= Directions for this task =
Leave out the pictures, and quote exactly the lines running from the one with "U208: NOR 74HC02" through the last line of the entries below.

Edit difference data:
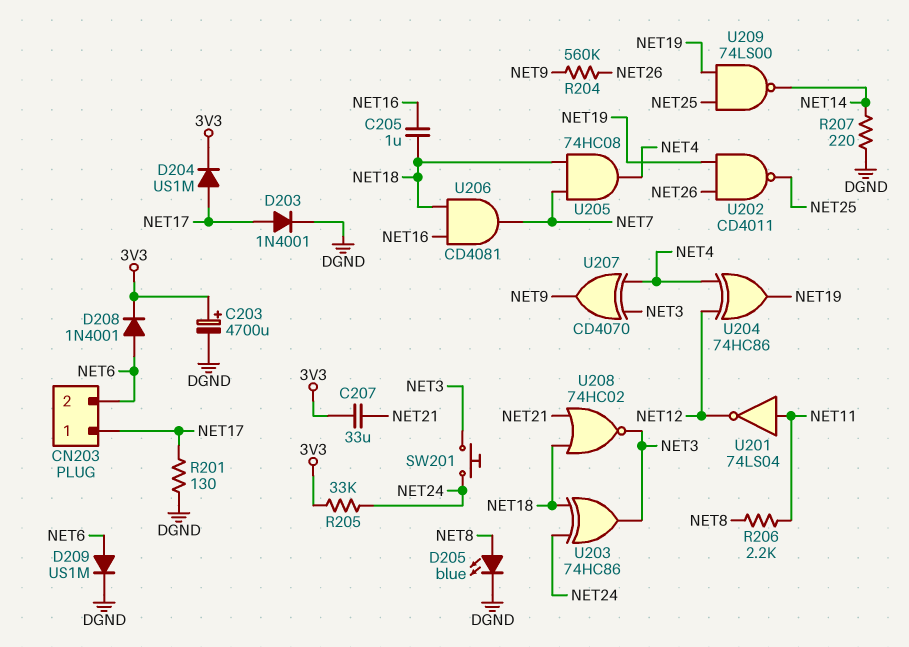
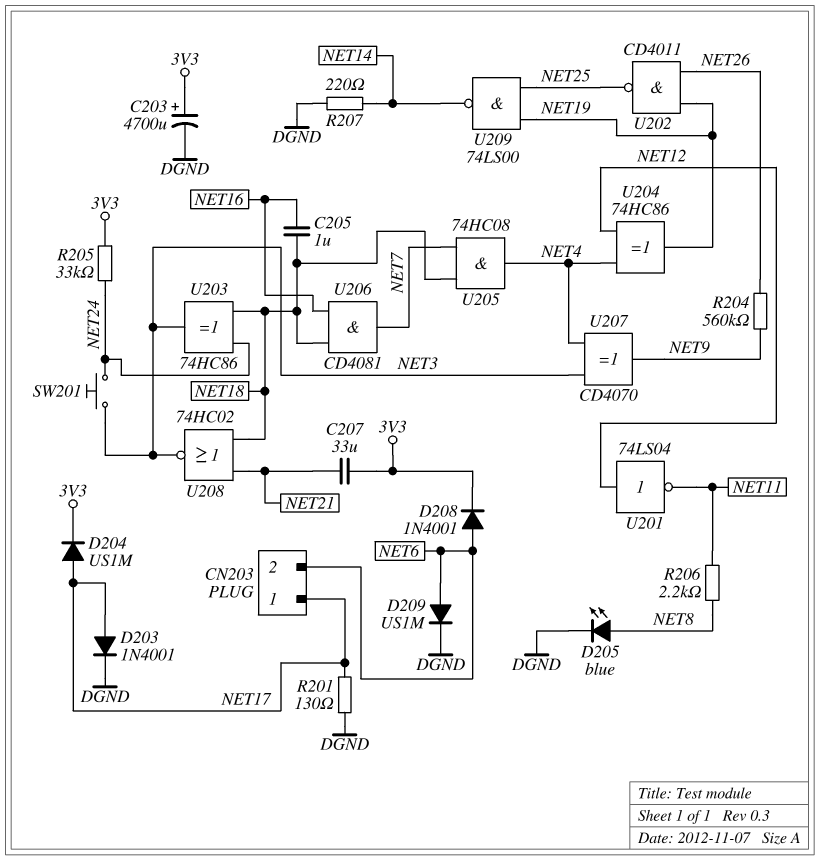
U201: NOT 74LS04 (in NET11, out NET12) -> NOT 74LS04 (in NET12, out NET11)

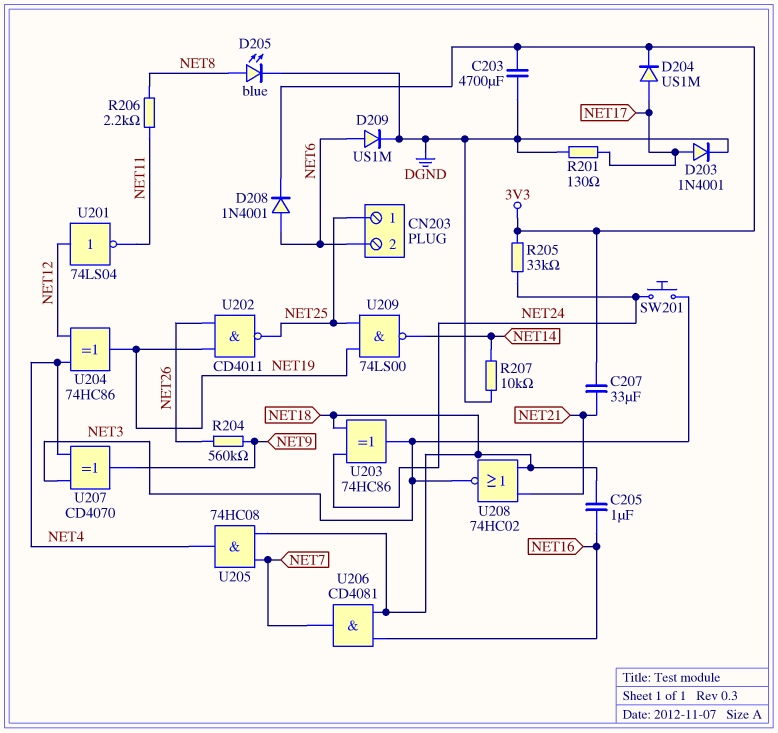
C203: 4700uF (plus 3V3, minus DGND) -> 4700uF (3V3, DGND)
CN203 pin 1: NET17 -> NET25
R207: 220 (DGND, NET14) -> 10k (DGND, NET14)

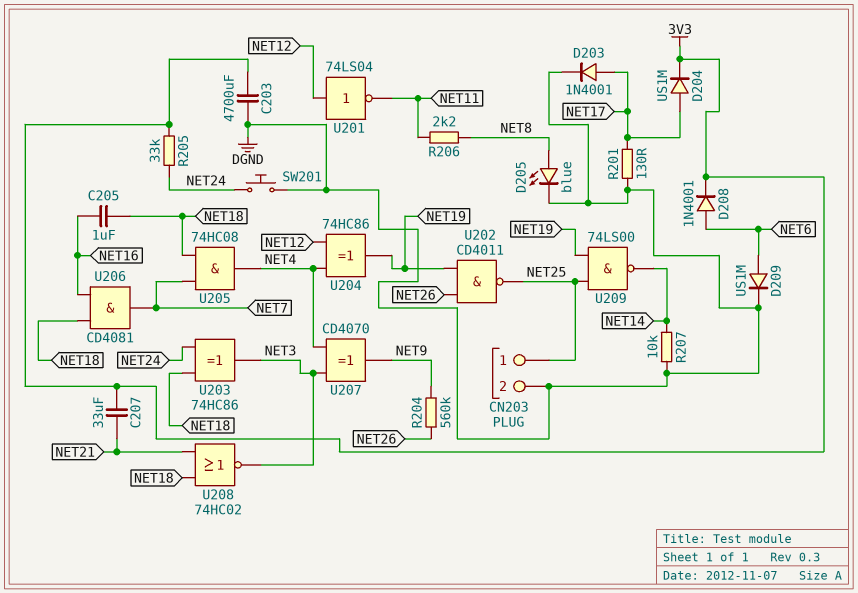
CN203 pin 2: NET6 -> DGND
SW201: button (NET3, NET24) -> button (DGND, NET24)

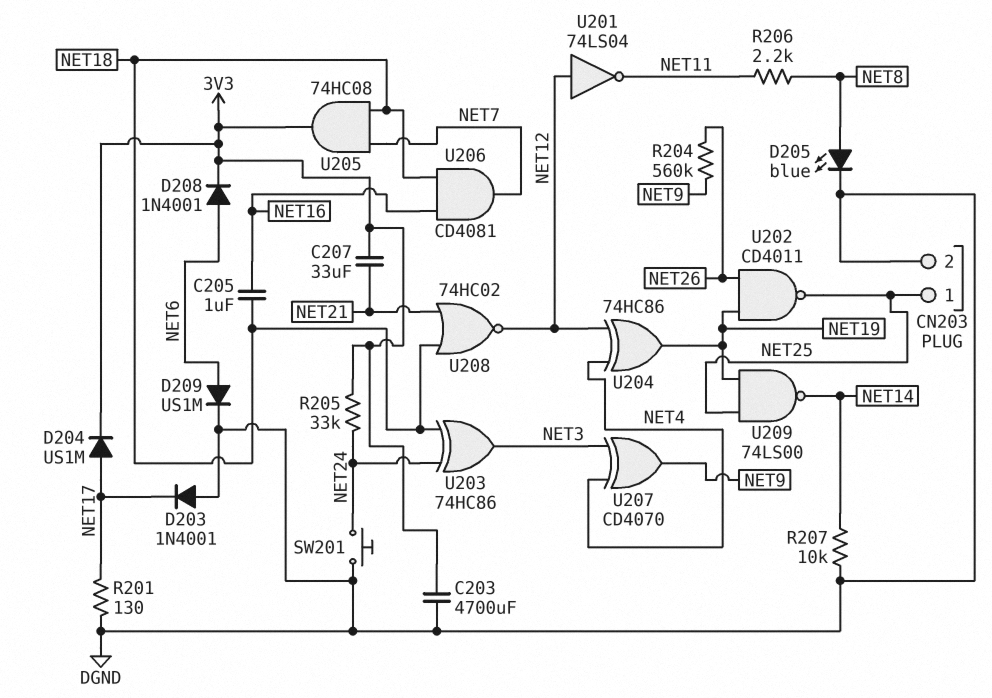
D203: diode 1N4001 (A NET17, K DGND) -> diode 1N4001 (A DGND, K NET17)
U205: AND 74HC08 (in NET7, in NET18, out NET4) -> AND 74HC08 (in NET7, in NET18, out 3V3)
U208: NOR 74HC02 (in NET18, in NET21, out NET3) -> NOR 74HC02 (in NET18, in NET21, out NET12)

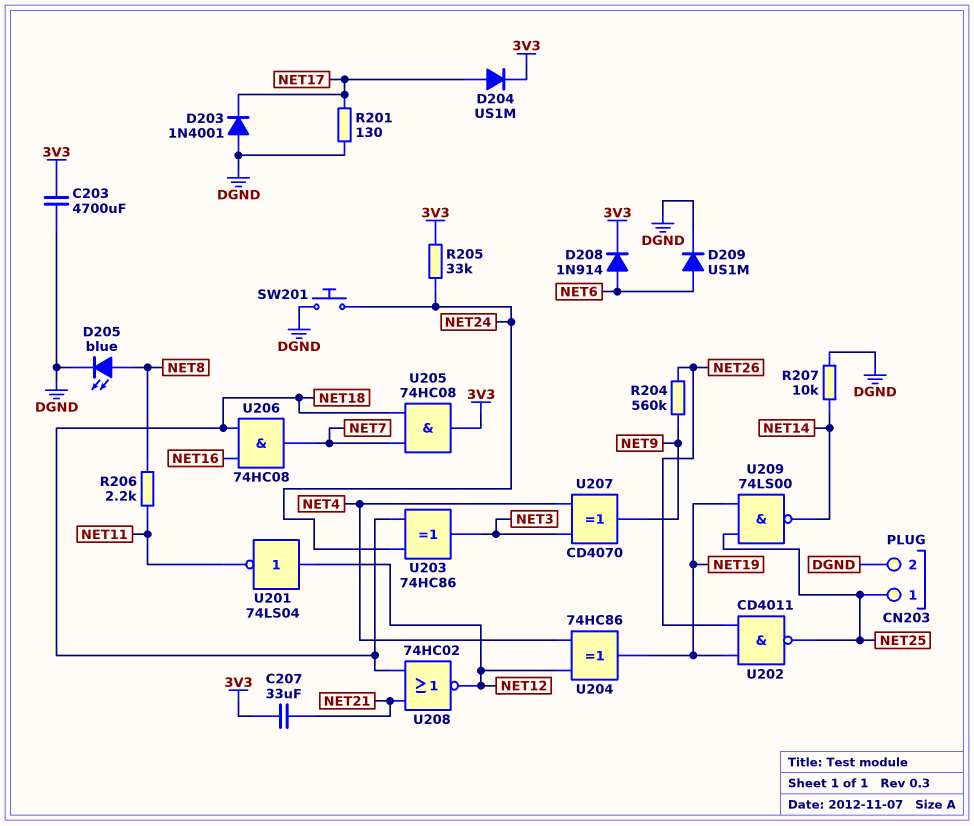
C205: 1uF (NET16, NET18) -> none
D208: diode 1N4001 (A NET6, K 3V3) -> diode 1N914 (A NET6, K 3V3)
U206: AND CD4081 (in NET16, in NET18, out NET7) -> AND 74HC08 (in NET16, in NET18, out NET7)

= Exercise output =
U208: NOR 74HC02 (in NET18, in NET21, out NET3) -> NOR 74HC02 (in NET18, in NET21, out NET12)

C205: 1uF (NET16, NET18) -> none
D208: diode 1N4001 (A NET6, K 3V3) -> diode 1N914 (A NET6, K 3V3)
U206: AND CD4081 (in NET16, in NET18, out NET7) -> AND 74HC08 (in NET16, in NET18, out NET7)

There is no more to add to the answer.